- [What this task involves] From the entries that follow, copy exactly the lines beginning at the line holding "pink brick B9 level 2 -> none" and continuing through the line holding "black brick F13".

- [Input data]
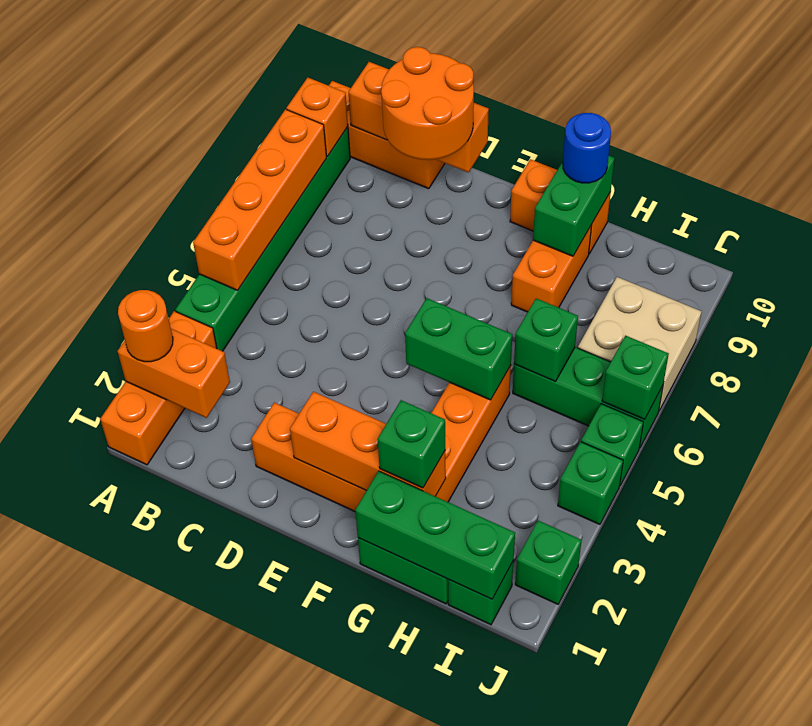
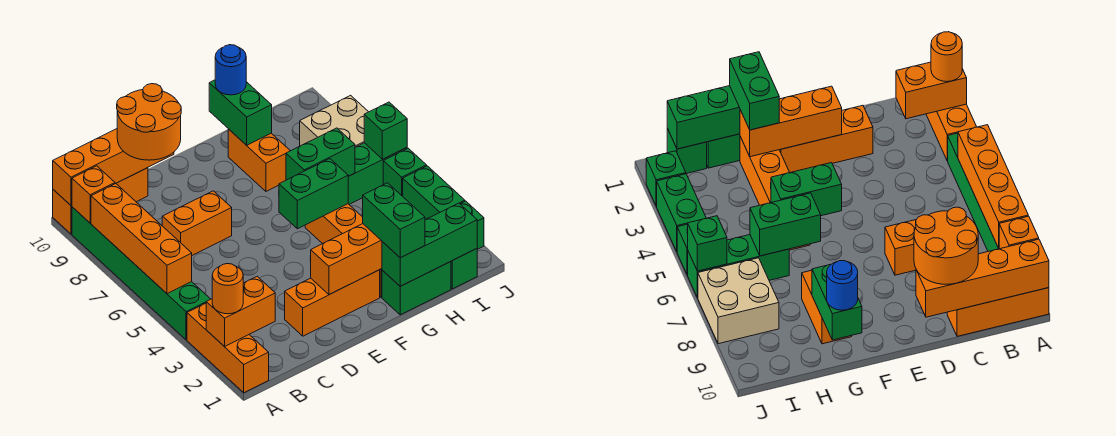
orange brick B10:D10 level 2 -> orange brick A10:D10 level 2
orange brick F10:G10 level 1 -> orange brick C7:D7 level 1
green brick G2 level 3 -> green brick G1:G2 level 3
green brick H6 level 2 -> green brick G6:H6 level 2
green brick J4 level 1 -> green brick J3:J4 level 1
---
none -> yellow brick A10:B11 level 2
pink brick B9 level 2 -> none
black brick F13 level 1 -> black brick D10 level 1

- [Your response]
pink brick B9 level 2 -> none
black brick F13 level 1 -> black brick D10 level 1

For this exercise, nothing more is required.